*DATASET EXTRACT:*
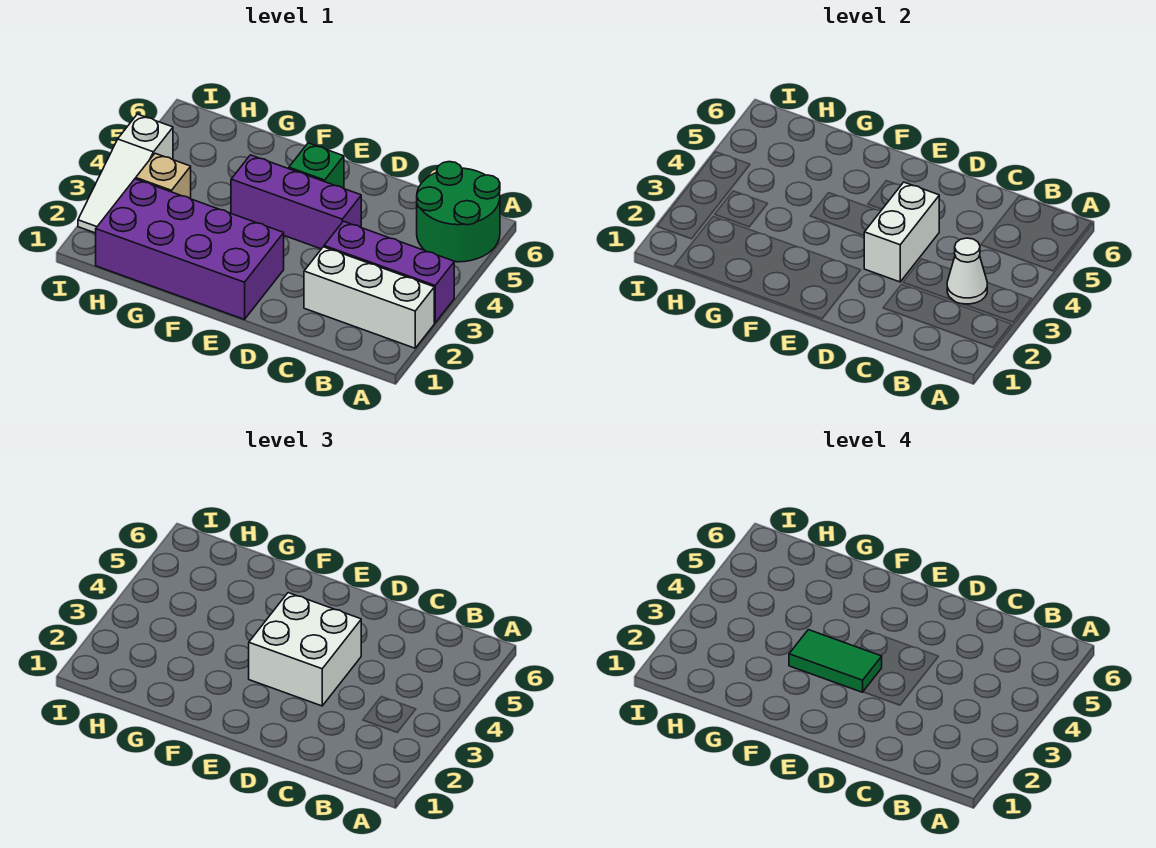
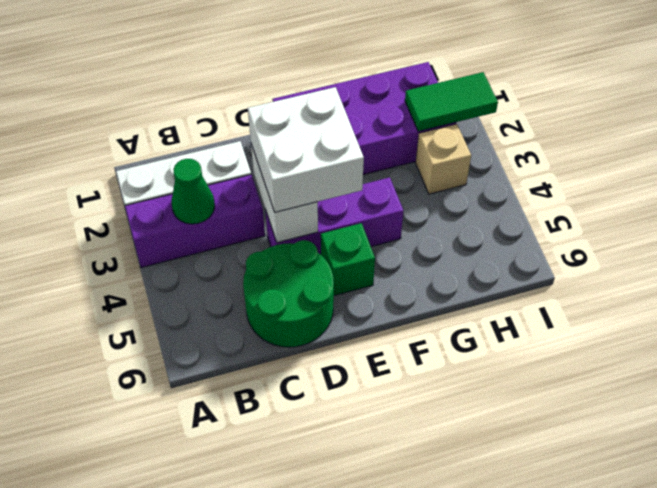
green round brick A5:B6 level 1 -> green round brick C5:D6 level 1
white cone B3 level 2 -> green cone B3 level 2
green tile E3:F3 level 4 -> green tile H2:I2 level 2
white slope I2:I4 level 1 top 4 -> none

*WORK REQUIRED:*
Lines from the one holding "white cone B3" through the end of the material above should be output exactly, and all others skipped.

*OUTPUT:*
white cone B3 level 2 -> green cone B3 level 2
green tile E3:F3 level 4 -> green tile H2:I2 level 2
white slope I2:I4 level 1 top 4 -> none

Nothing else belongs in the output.